What the task asks: Find each line in the items below that contains the word "upper", and copy every such line.

+++ The records

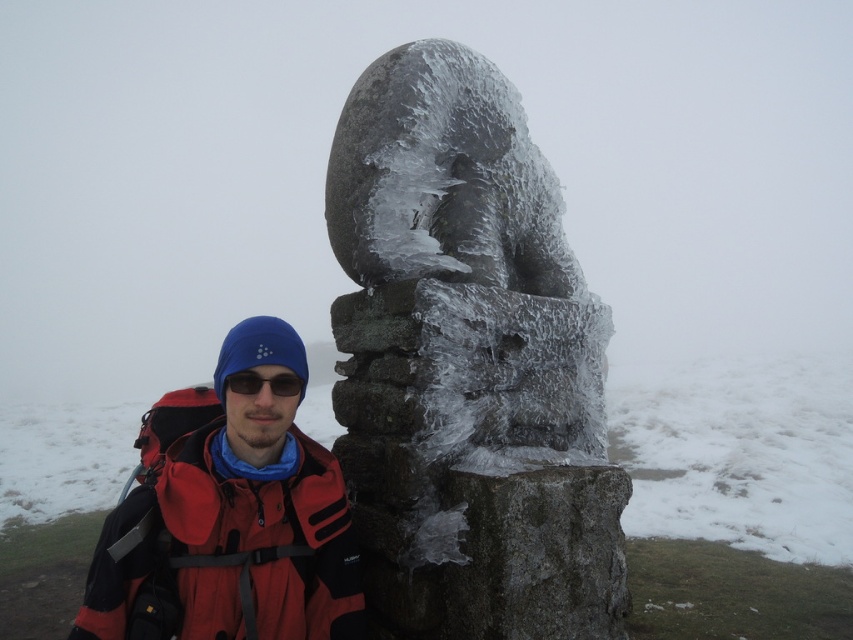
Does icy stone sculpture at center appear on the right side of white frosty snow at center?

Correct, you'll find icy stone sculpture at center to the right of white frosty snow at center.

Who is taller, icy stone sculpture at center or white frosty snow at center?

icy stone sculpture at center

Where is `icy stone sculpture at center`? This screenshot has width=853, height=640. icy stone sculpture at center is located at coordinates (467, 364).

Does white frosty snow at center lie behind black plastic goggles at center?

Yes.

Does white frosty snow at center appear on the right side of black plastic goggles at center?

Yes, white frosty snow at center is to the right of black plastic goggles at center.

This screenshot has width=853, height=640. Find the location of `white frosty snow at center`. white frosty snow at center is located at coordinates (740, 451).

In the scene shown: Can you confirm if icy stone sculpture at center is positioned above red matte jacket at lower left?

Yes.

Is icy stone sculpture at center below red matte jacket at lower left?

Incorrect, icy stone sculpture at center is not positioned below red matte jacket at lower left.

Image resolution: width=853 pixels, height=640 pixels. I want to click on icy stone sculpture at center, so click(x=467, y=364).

++++++
+++ The records

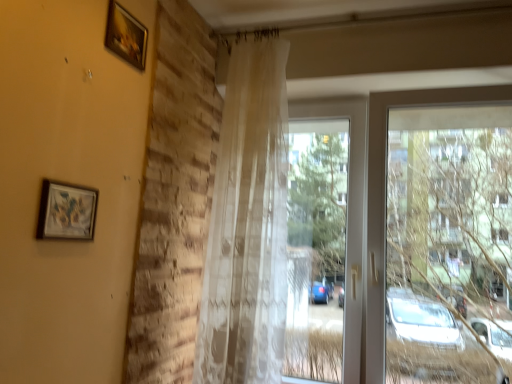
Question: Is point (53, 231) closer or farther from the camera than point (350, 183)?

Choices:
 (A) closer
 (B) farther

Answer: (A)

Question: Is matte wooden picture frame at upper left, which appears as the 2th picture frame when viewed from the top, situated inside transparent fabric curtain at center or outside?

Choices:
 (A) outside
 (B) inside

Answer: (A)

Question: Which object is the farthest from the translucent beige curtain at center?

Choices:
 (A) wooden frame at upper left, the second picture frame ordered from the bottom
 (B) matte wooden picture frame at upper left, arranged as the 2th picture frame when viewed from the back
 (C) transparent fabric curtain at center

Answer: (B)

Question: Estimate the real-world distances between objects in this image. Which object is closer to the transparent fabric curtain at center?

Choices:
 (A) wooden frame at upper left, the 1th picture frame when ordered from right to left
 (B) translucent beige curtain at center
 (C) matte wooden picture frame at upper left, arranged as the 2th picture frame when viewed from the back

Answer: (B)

++++++

Finished exercise:
Question: Is matte wooden picture frame at upper left, which appears as the 2th picture frame when viewed from the top, situated inside transparent fabric curtain at center or outside?
 (A) wooden frame at upper left, the second picture frame ordered from the bottom
 (B) matte wooden picture frame at upper left, arranged as the 2th picture frame when viewed from the back
 (A) wooden frame at upper left, the 1th picture frame when ordered from right to left
 (C) matte wooden picture frame at upper left, arranged as the 2th picture frame when viewed from the back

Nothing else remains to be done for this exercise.